• [Description of the task]: Begin at the line below that has "KEYS pin K3: A5 -> A2" and stop after the line that has "OLED2 pin SDA: D7 -> D8". Please restate only those lines, word for word.
(Stored data)
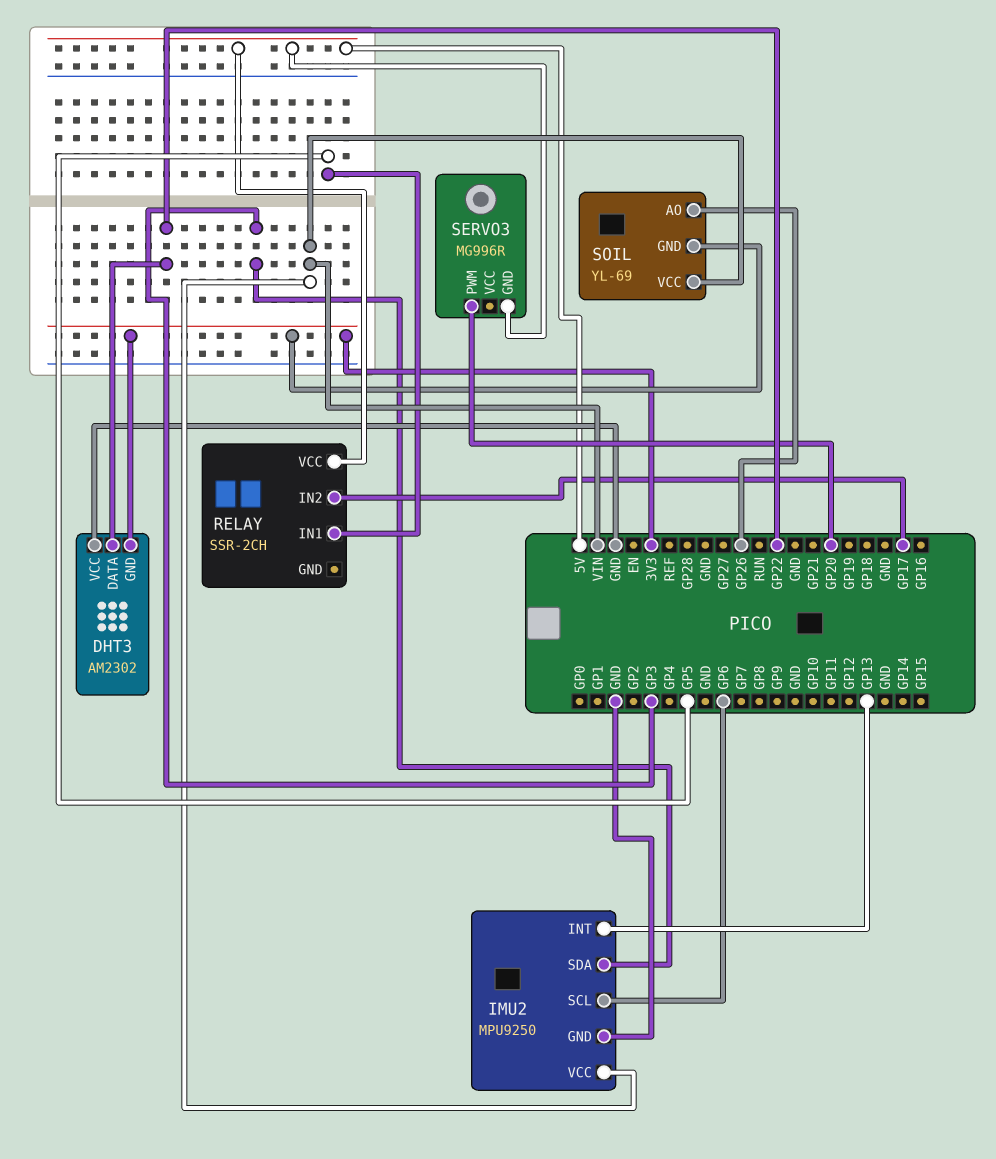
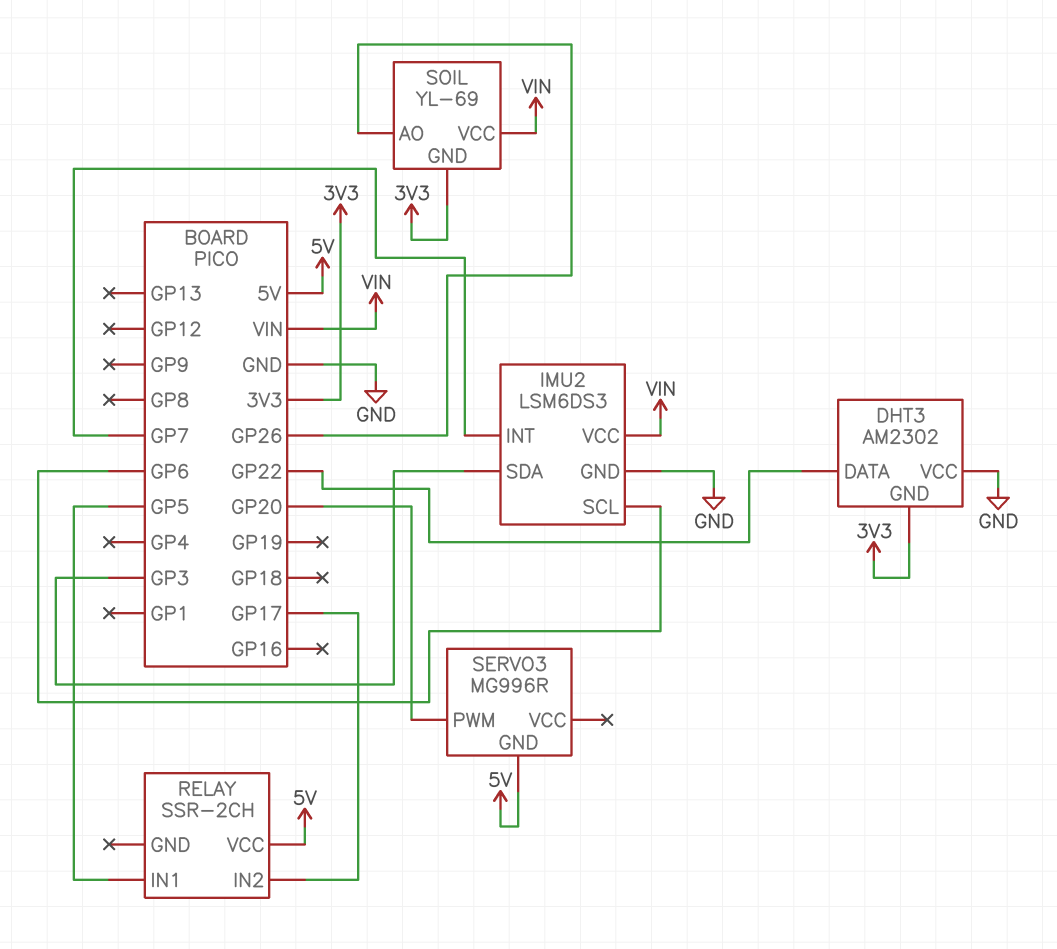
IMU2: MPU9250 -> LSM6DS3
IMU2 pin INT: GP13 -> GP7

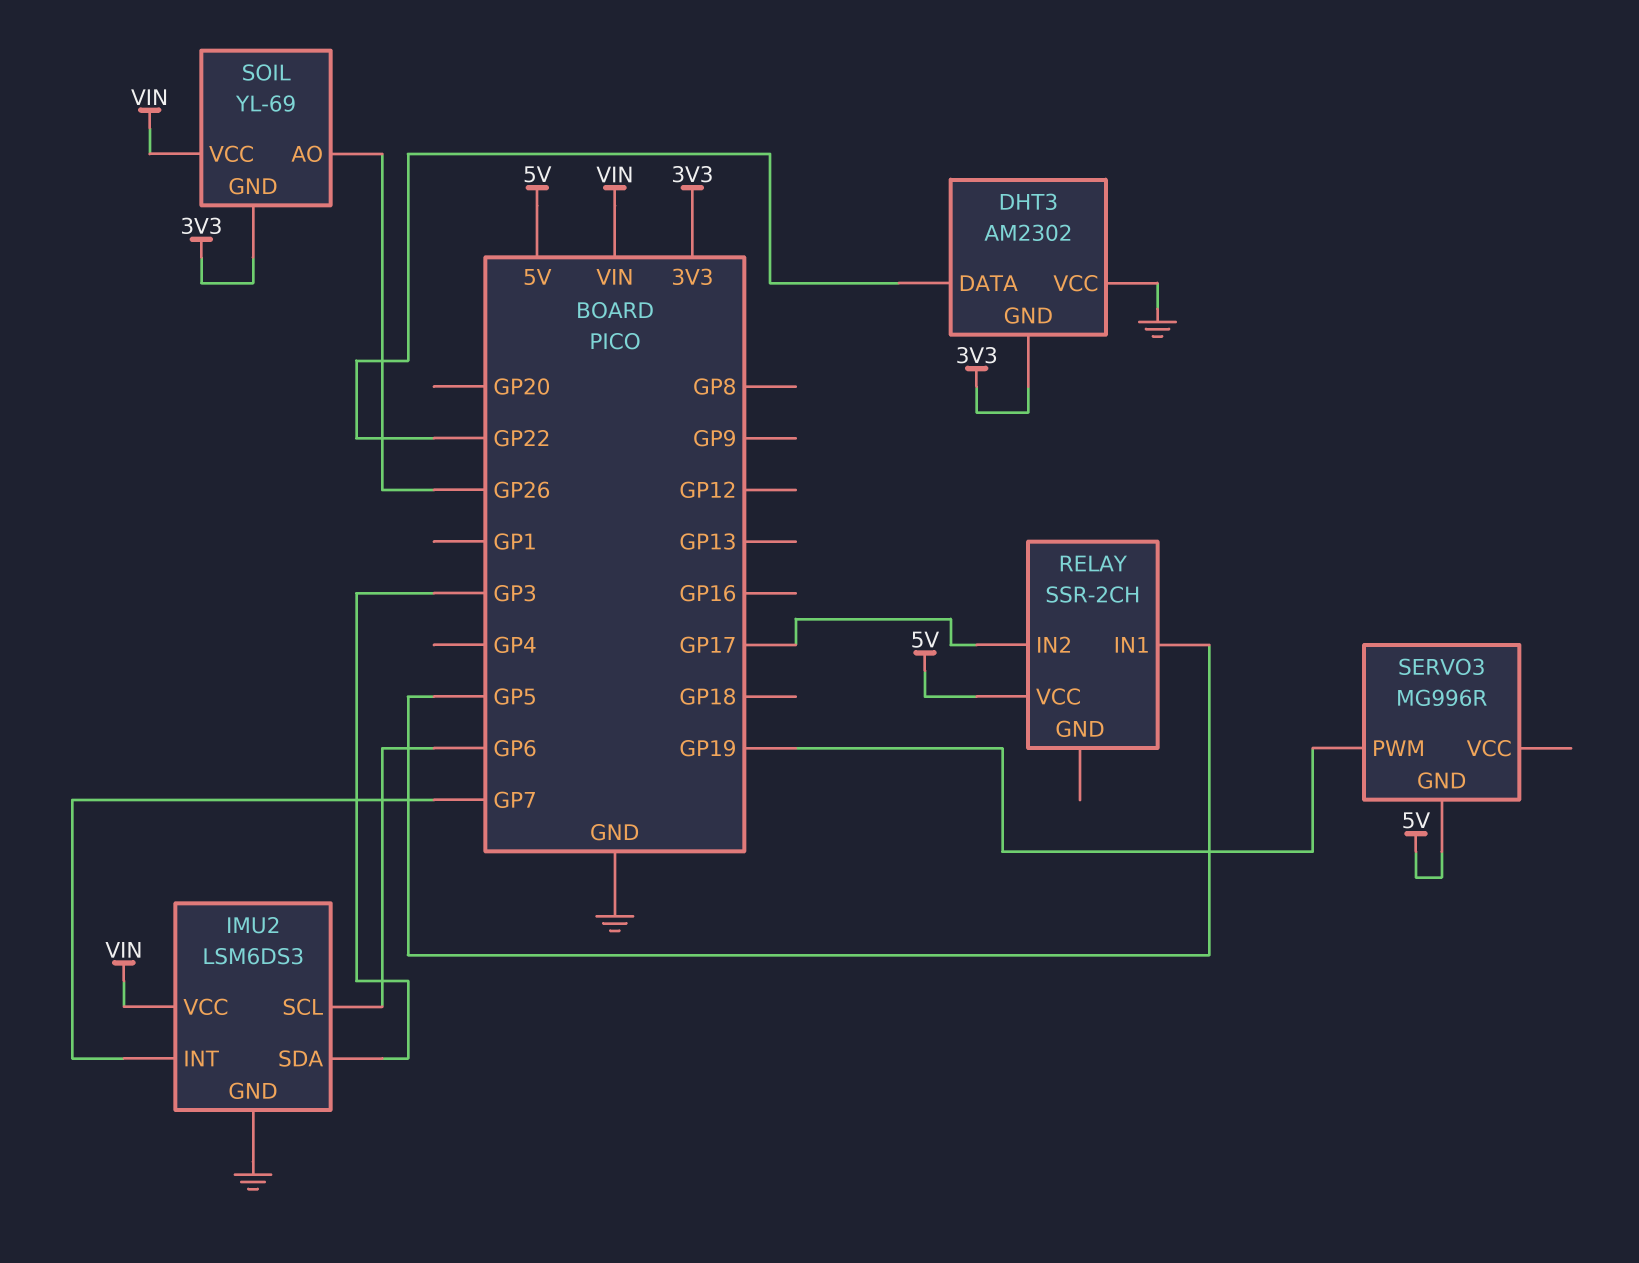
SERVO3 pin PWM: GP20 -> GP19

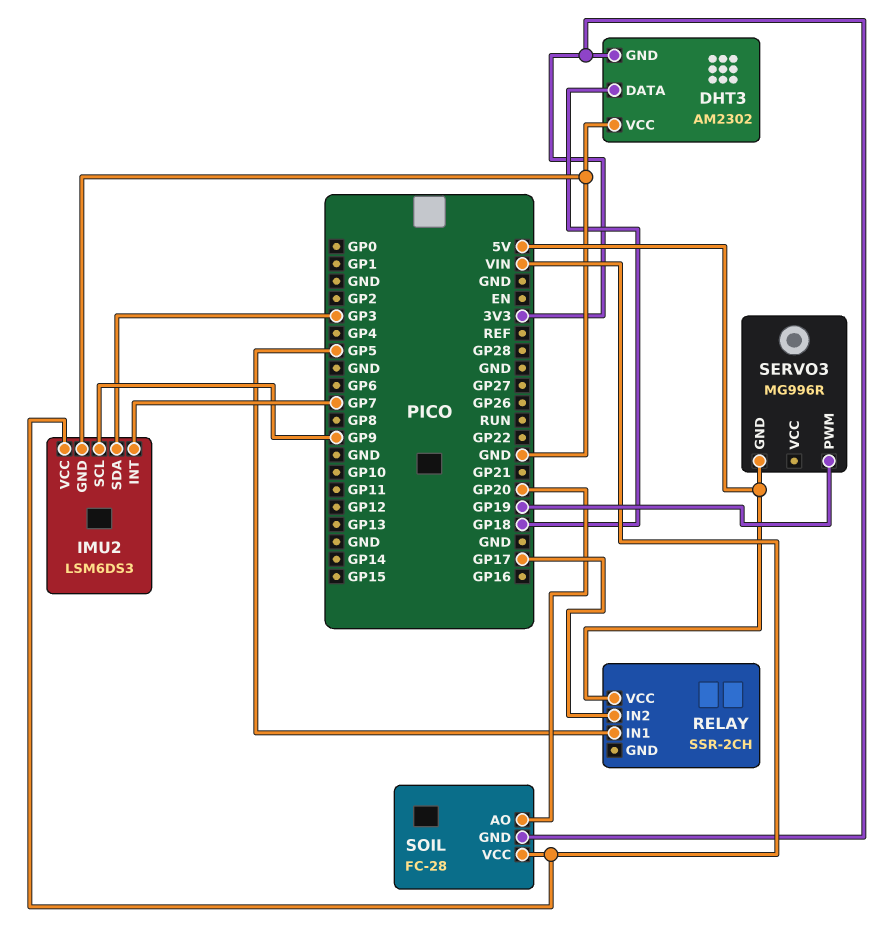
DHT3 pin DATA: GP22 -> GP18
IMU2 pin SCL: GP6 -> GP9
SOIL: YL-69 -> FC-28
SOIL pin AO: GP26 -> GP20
(End Stored data)
(Stored data)
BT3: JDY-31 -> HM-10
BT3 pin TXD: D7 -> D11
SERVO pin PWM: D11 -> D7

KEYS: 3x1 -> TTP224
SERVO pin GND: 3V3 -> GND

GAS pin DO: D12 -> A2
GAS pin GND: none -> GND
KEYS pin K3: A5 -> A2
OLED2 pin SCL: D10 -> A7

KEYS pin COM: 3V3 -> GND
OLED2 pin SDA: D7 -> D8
(End Stored data)
• [Answer section]:
KEYS pin K3: A5 -> A2
OLED2 pin SCL: D10 -> A7

KEYS pin COM: 3V3 -> GND
OLED2 pin SDA: D7 -> D8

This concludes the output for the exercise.